- _Work order_:
Retype the listing found below exactly, but leave out each picture.

- _Dataset extract_:
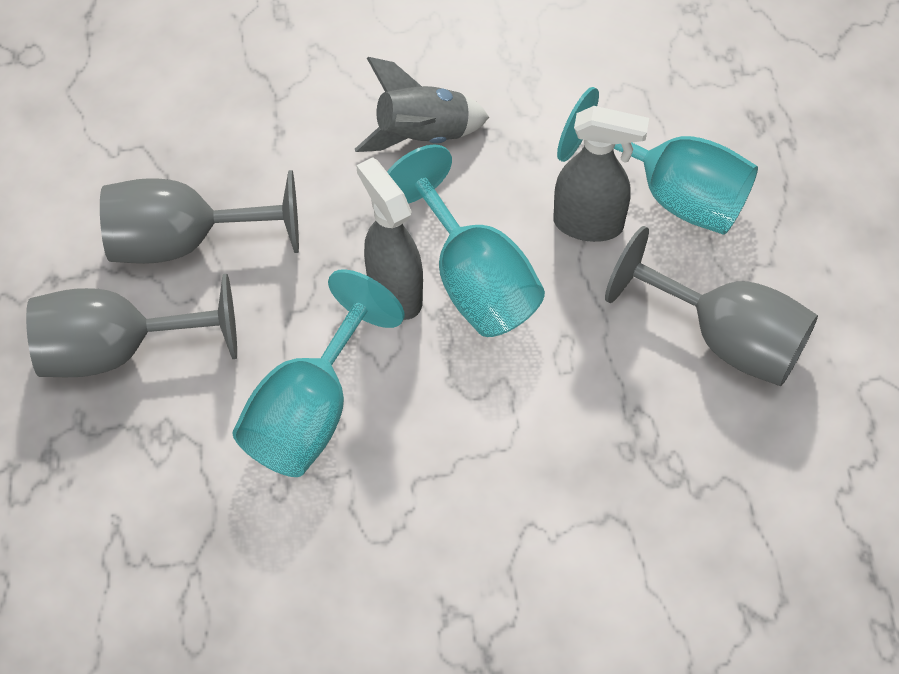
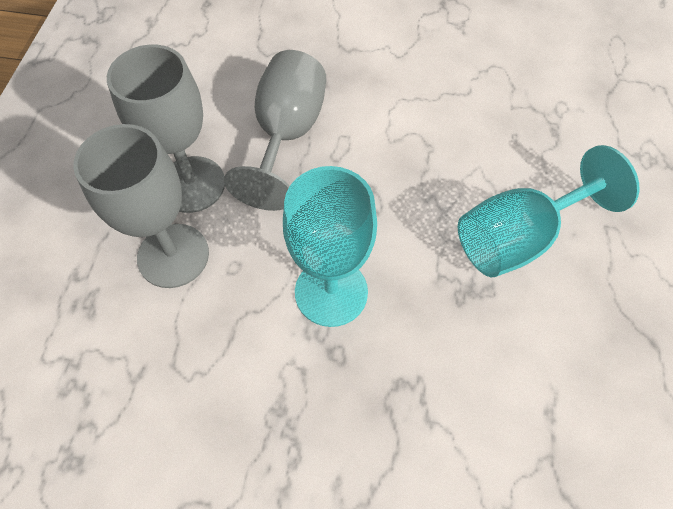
grey rocket: 1 -> 0
grey spray bottle: 2 -> 0
turquoise goblet: 3 -> 2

- _Your solution_:
grey rocket: 1 -> 0
grey spray bottle: 2 -> 0
turquoise goblet: 3 -> 2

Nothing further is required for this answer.